━━━━━ Given records ━━━━━
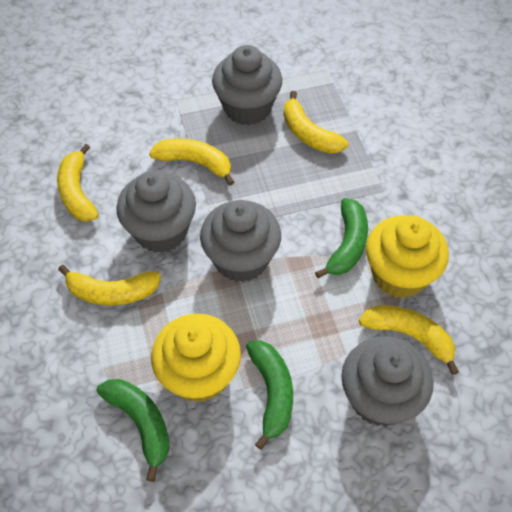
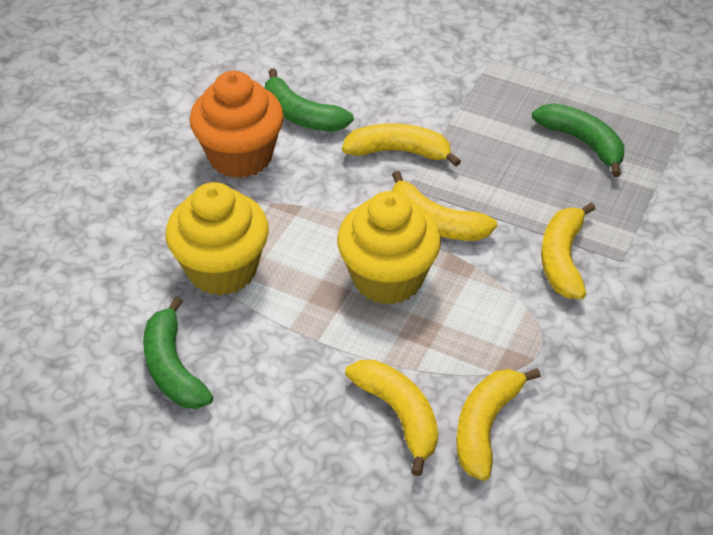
grey cupcake: 4 -> 0
orange cupcake: 0 -> 1

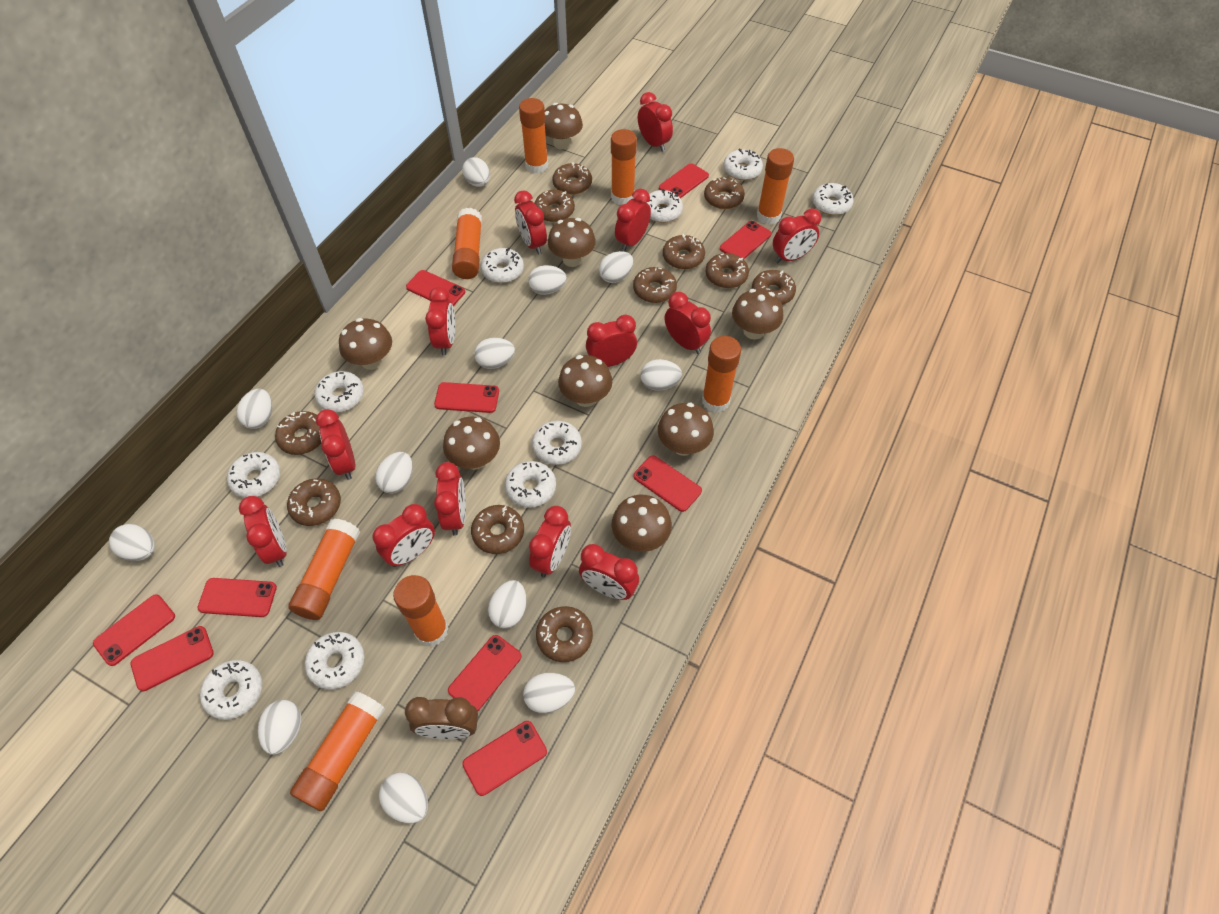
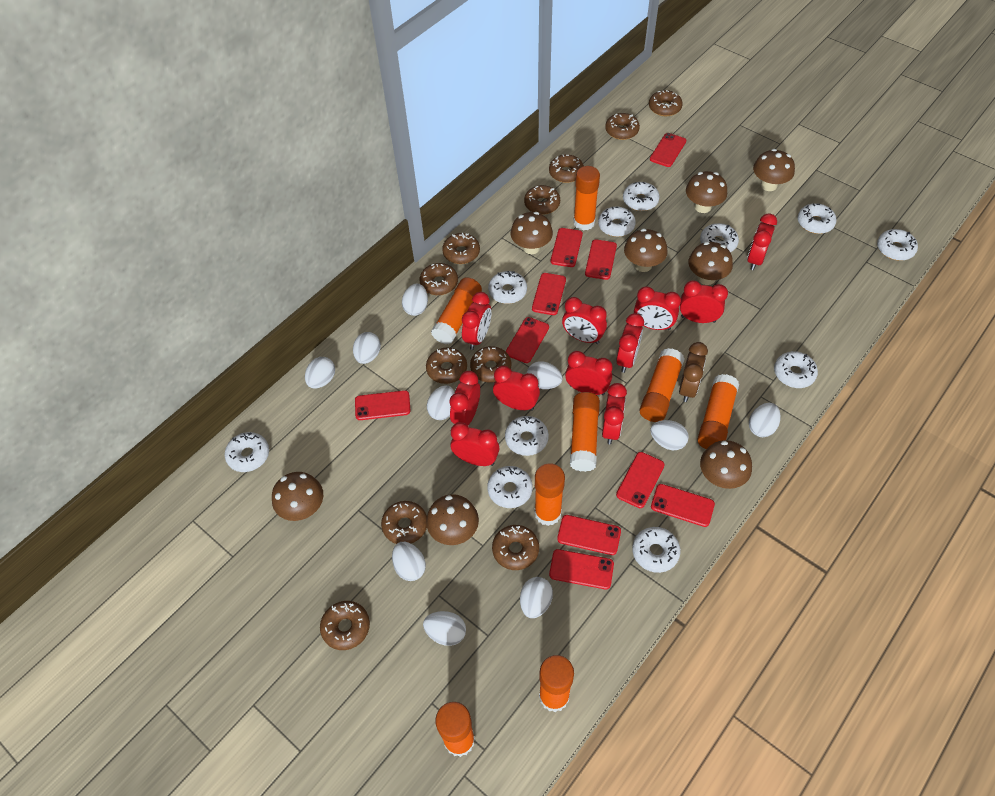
red clock: 13 -> 11
white donut: 10 -> 11
white egg: 12 -> 10

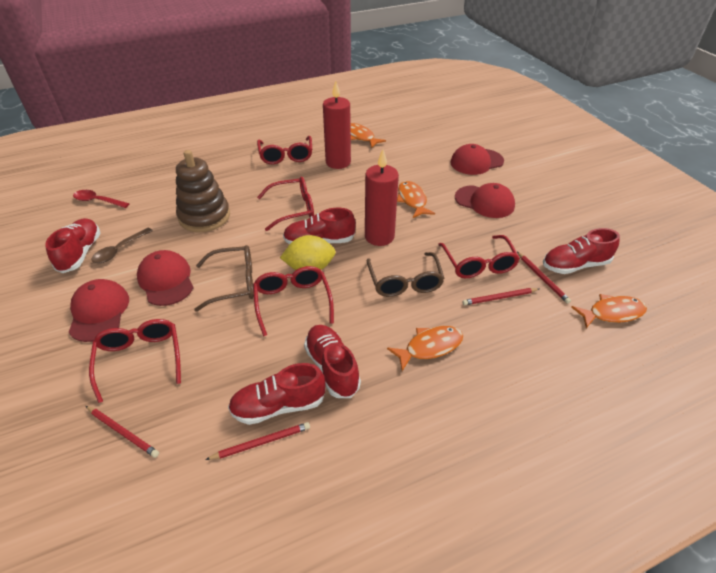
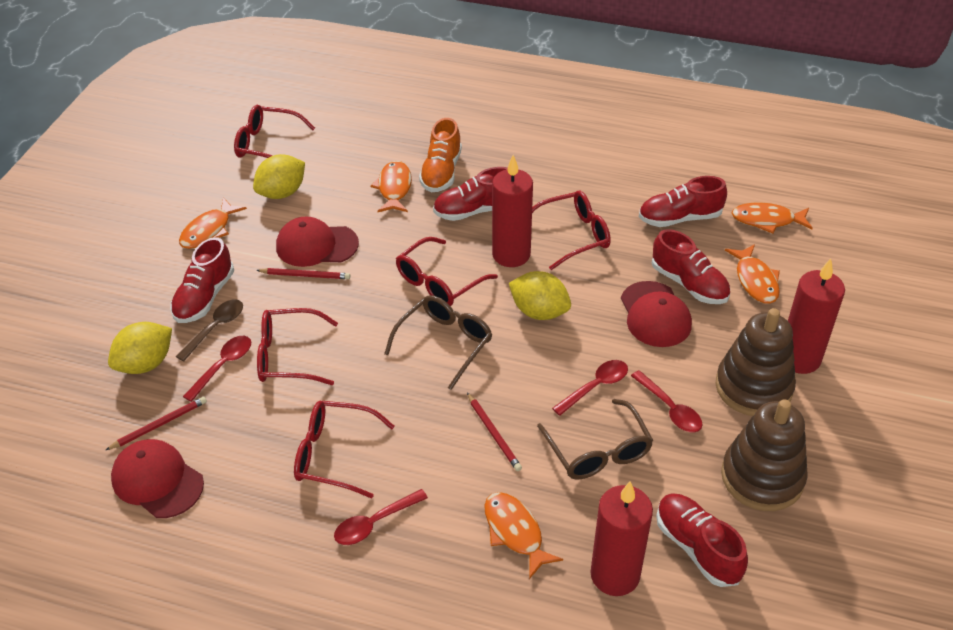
brown stacking toy: 1 -> 2
orange fish: 4 -> 5
orange shoe: 0 -> 1
red candle: 2 -> 3
red cap: 4 -> 3
red pencil: 4 -> 3
red spoon: 1 -> 4
yellow lemon: 1 -> 3

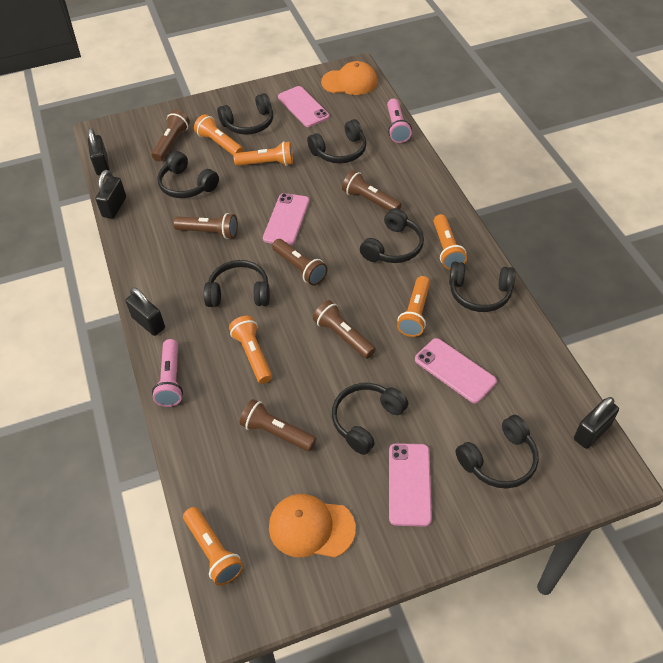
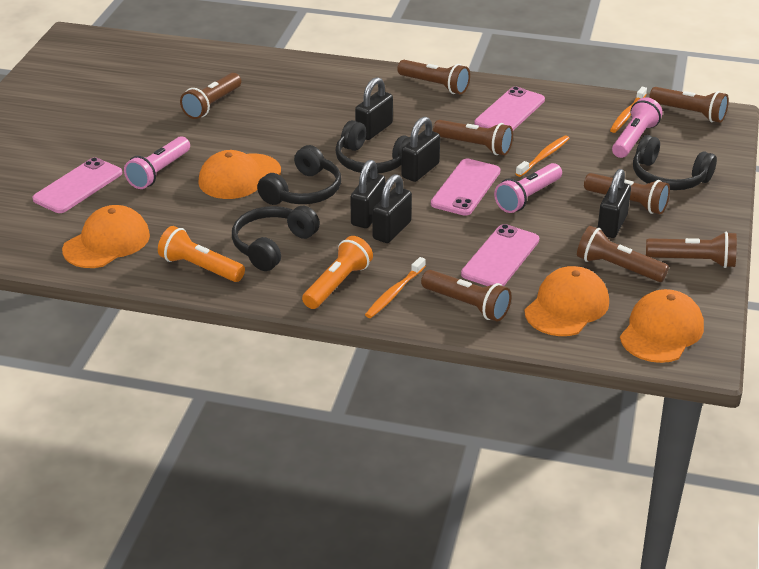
black headphones: 8 -> 4
black padlock: 4 -> 5
brown flashlight: 6 -> 8
orange cap: 2 -> 4
orange flashlight: 6 -> 2
orange toothbrush: 0 -> 3
pink flashlight: 2 -> 3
━━━━━
→ About this exercise: Only text belongs in the copy: repeat each line of the data exactly and leave out the pictures.

→ Output for this task:
grey cupcake: 4 -> 0
orange cupcake: 0 -> 1

red clock: 13 -> 11
white donut: 10 -> 11
white egg: 12 -> 10

brown stacking toy: 1 -> 2
orange fish: 4 -> 5
orange shoe: 0 -> 1
red candle: 2 -> 3
red cap: 4 -> 3
red pencil: 4 -> 3
red spoon: 1 -> 4
yellow lemon: 1 -> 3

black headphones: 8 -> 4
black padlock: 4 -> 5
brown flashlight: 6 -> 8
orange cap: 2 -> 4
orange flashlight: 6 -> 2
orange toothbrush: 0 -> 3
pink flashlight: 2 -> 3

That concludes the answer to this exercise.